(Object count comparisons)
────

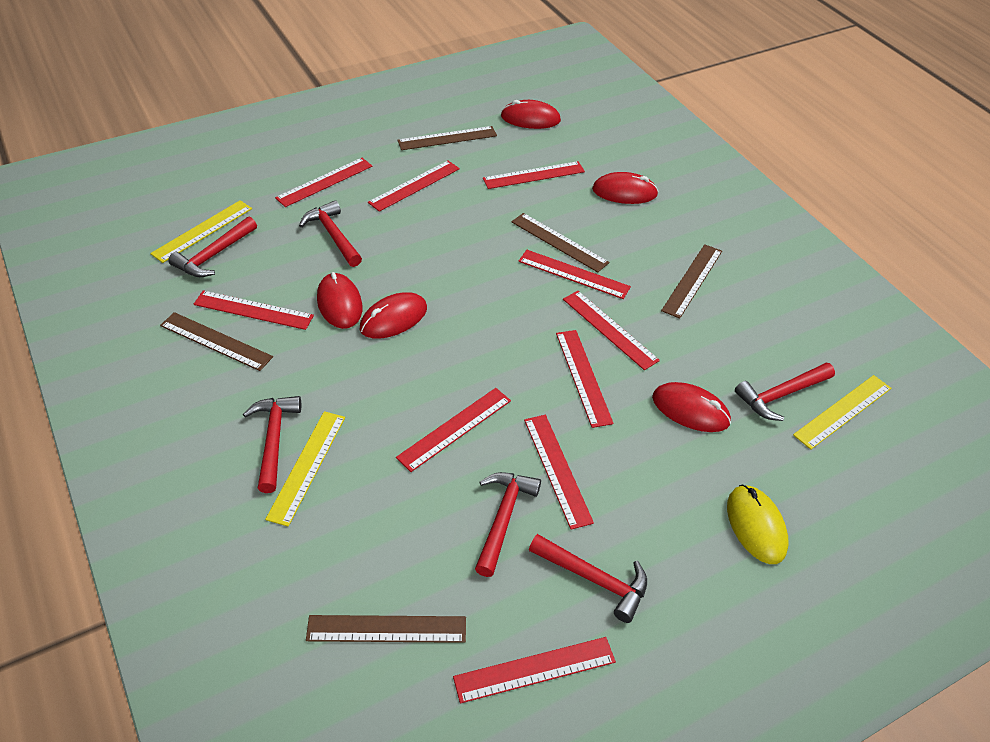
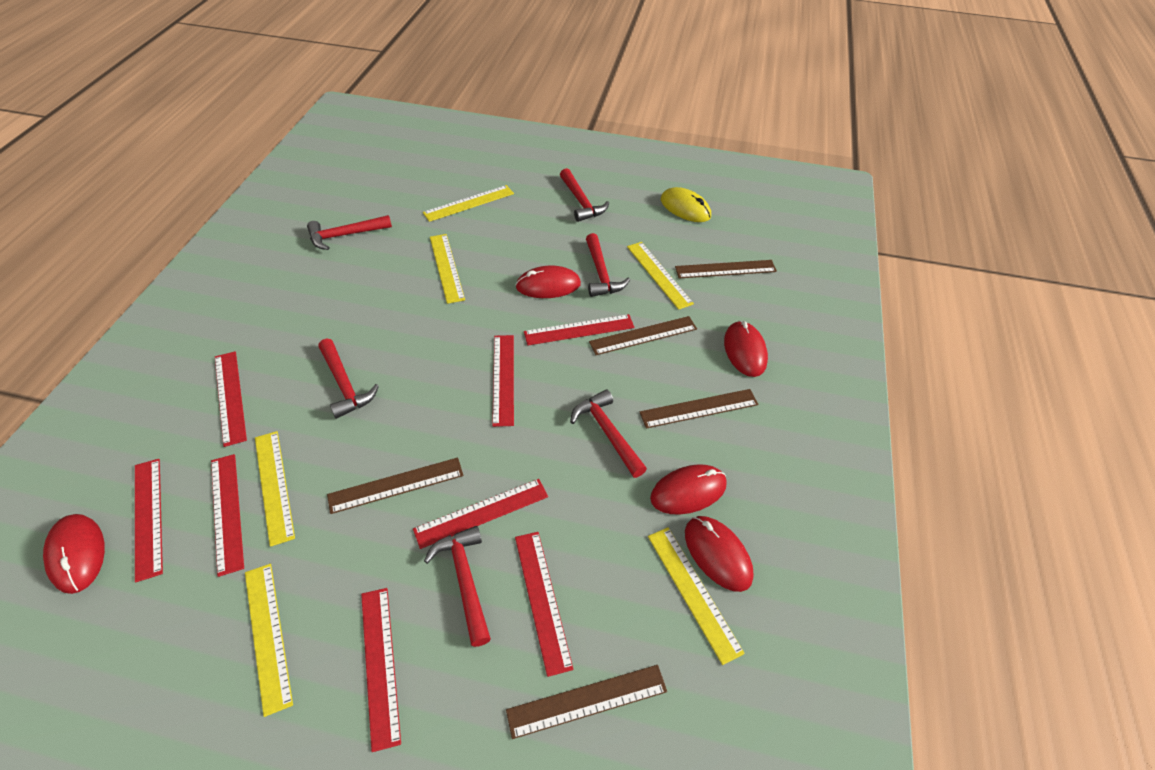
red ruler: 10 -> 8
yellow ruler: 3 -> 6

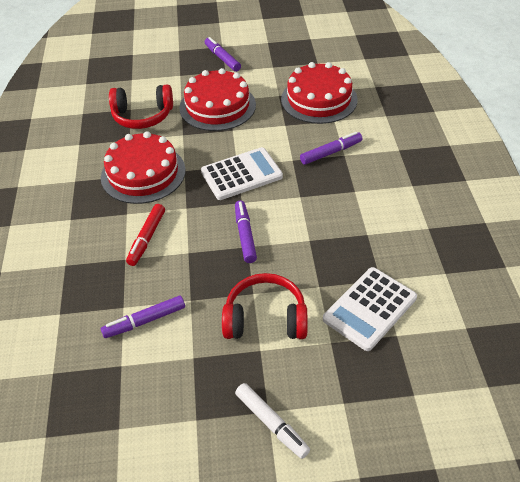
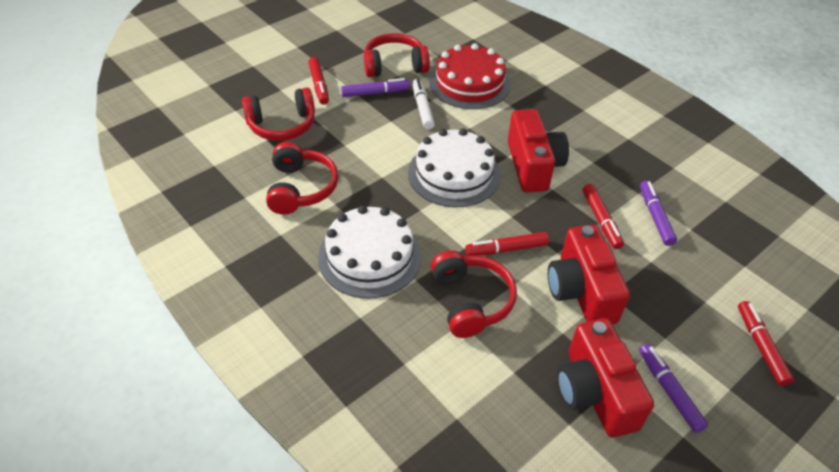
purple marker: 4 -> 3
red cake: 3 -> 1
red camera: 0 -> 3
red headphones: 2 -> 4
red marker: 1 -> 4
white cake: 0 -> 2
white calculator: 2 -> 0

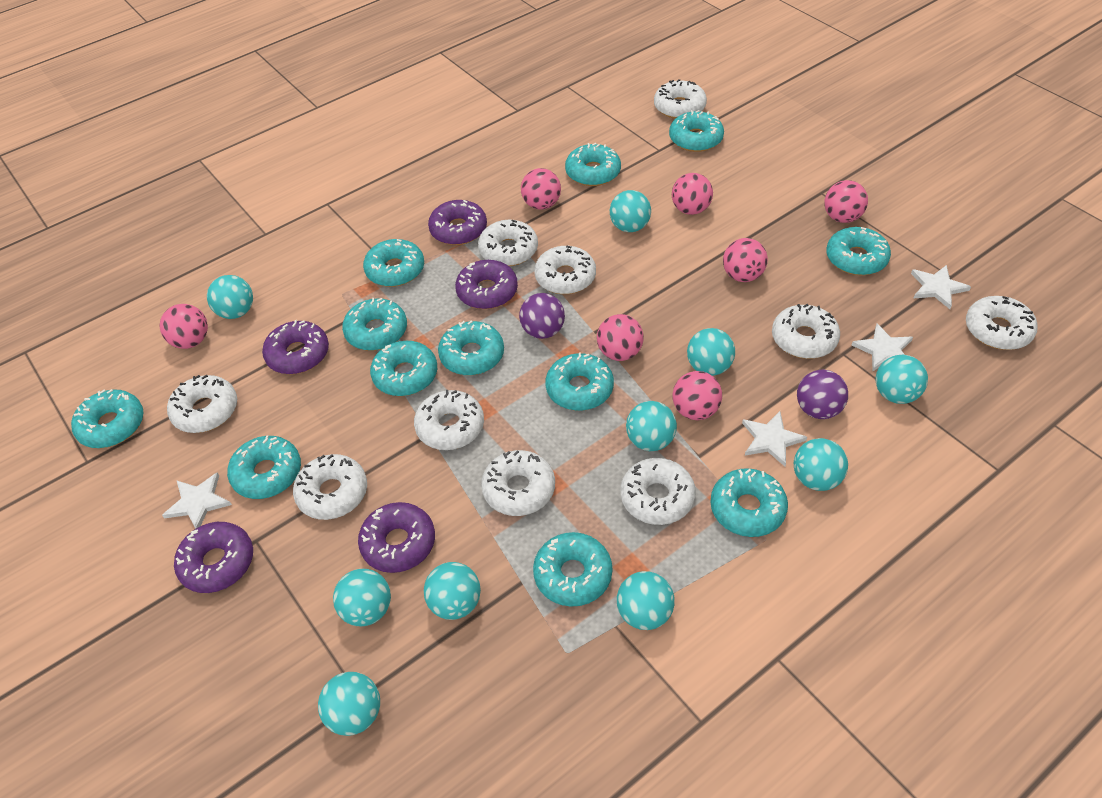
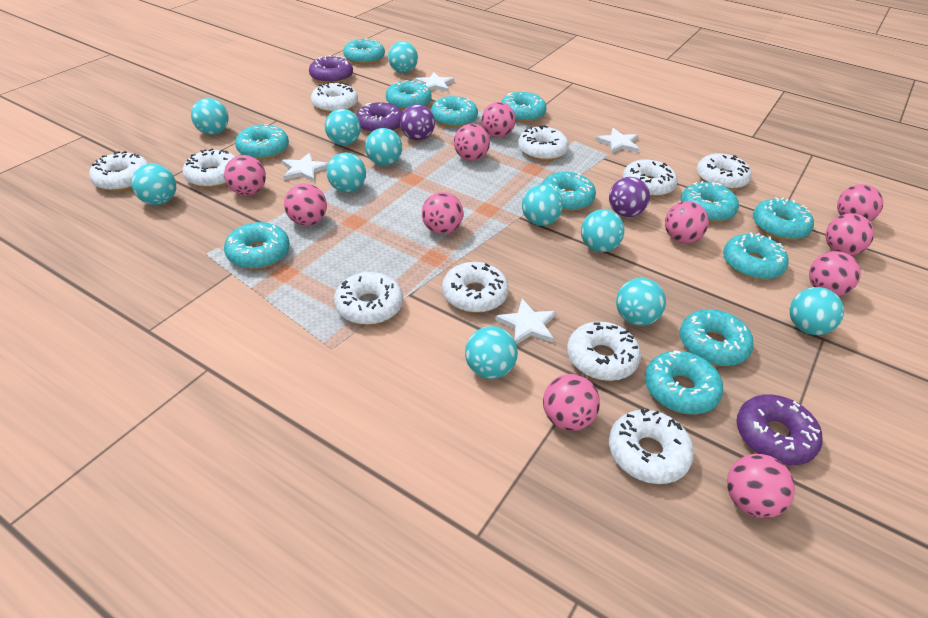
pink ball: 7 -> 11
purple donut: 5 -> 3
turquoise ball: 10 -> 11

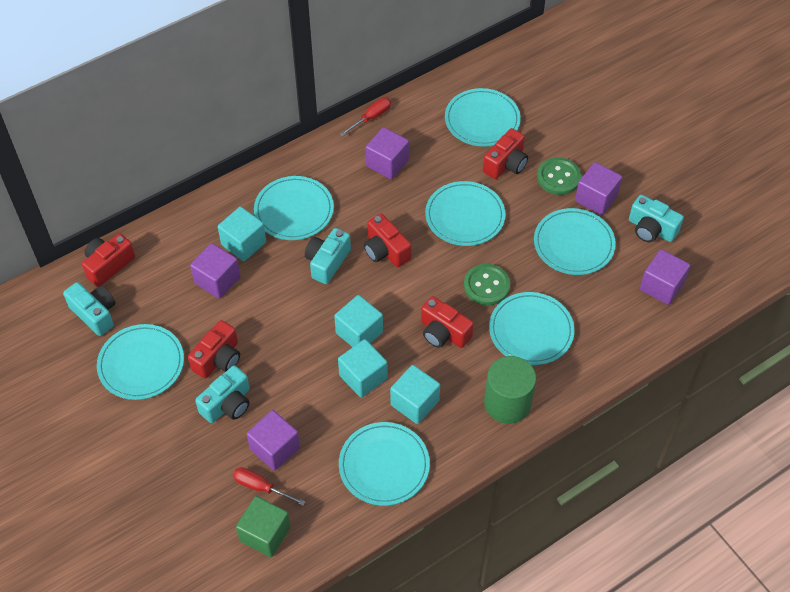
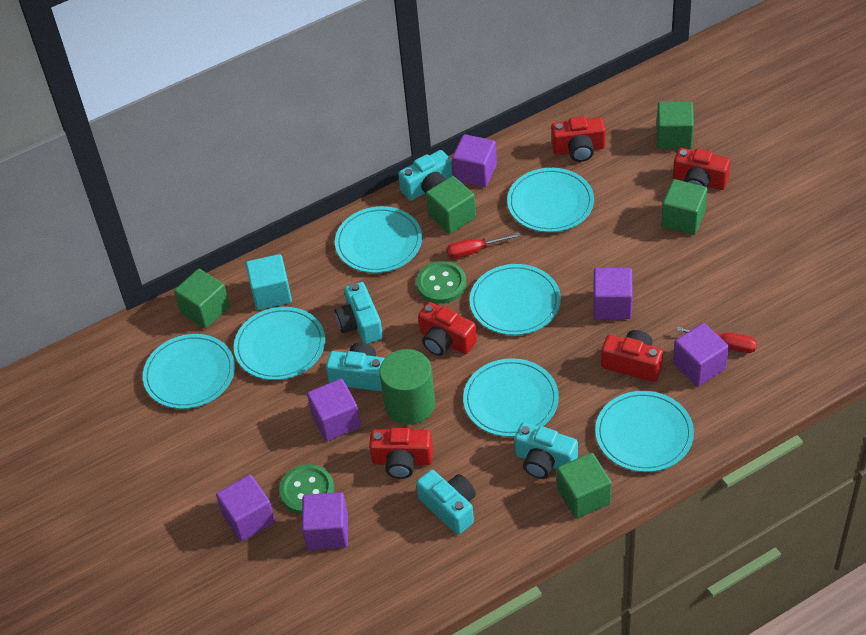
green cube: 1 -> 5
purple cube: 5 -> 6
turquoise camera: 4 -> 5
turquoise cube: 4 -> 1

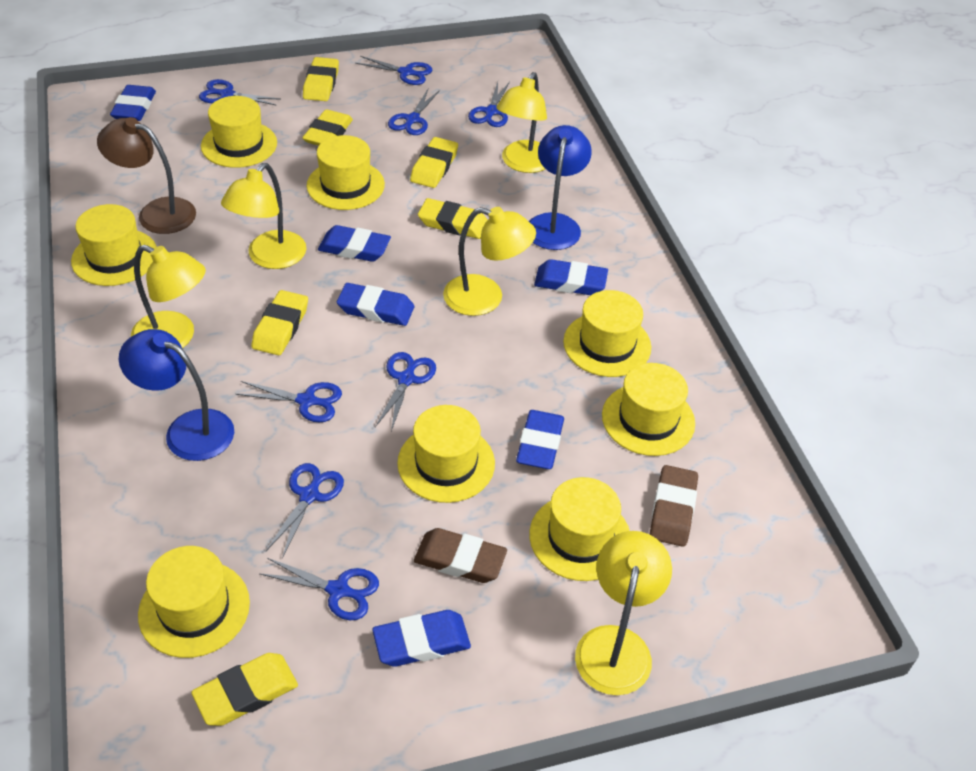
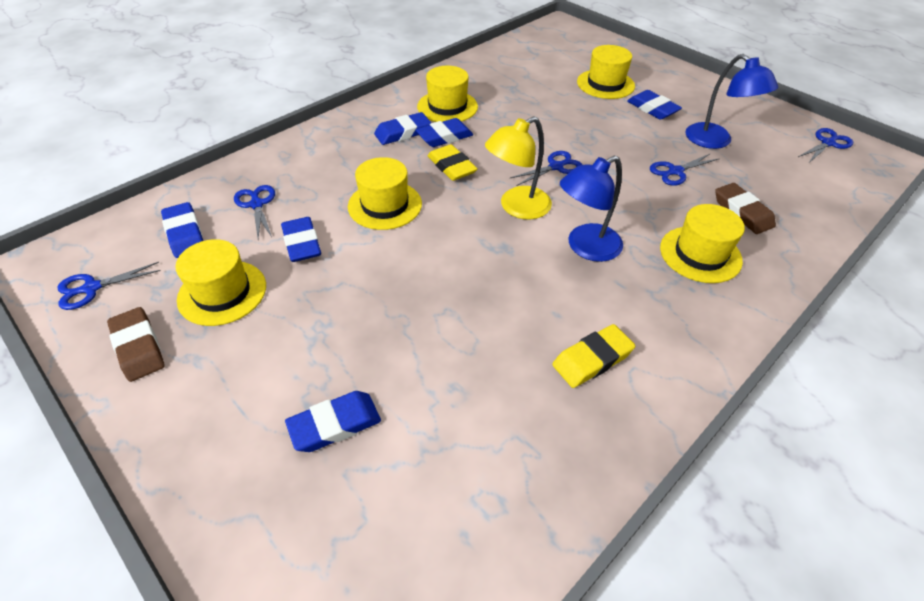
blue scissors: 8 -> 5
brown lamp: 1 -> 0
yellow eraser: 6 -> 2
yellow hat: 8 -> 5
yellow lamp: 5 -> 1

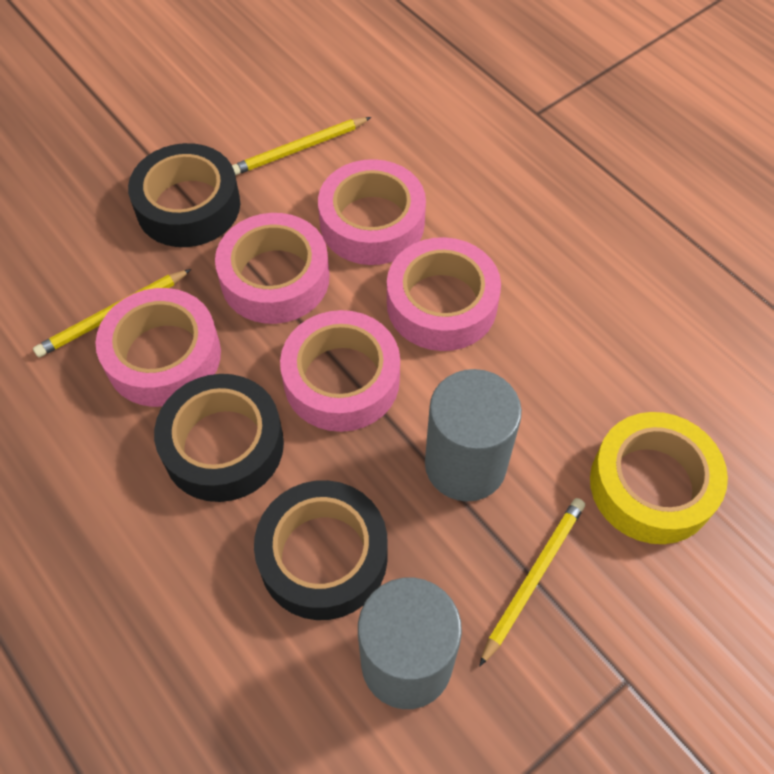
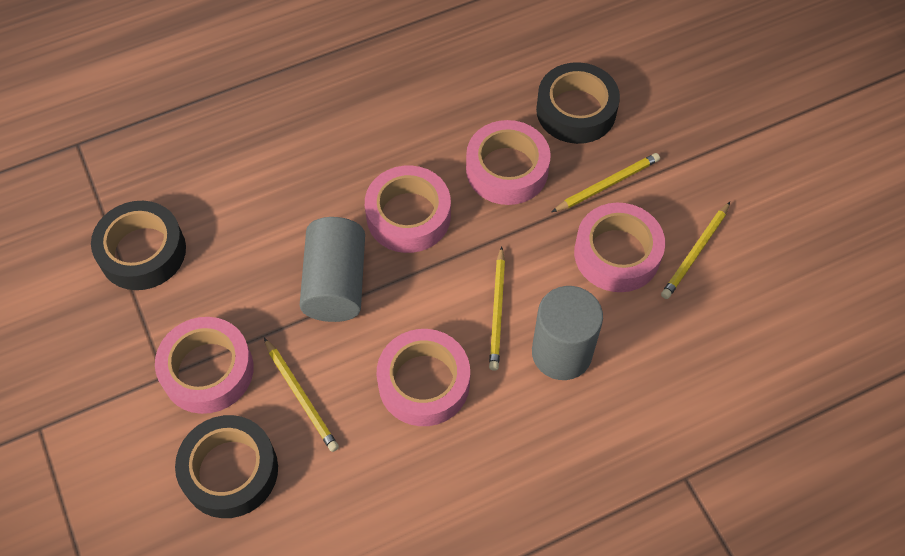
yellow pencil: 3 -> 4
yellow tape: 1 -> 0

────

* HOW TO COMPLETE THIS TASK *
The lines to copy begin at the one containing "white calculator: 2 -> 0" and end at the last line of the records. Set down exactly those lines and no others, both ends included, and omit all pictures.

* RESPONSE AREA *
white calculator: 2 -> 0

pink ball: 7 -> 11
purple donut: 5 -> 3
turquoise ball: 10 -> 11

green cube: 1 -> 5
purple cube: 5 -> 6
turquoise camera: 4 -> 5
turquoise cube: 4 -> 1

blue scissors: 8 -> 5
brown lamp: 1 -> 0
yellow eraser: 6 -> 2
yellow hat: 8 -> 5
yellow lamp: 5 -> 1

yellow pencil: 3 -> 4
yellow tape: 1 -> 0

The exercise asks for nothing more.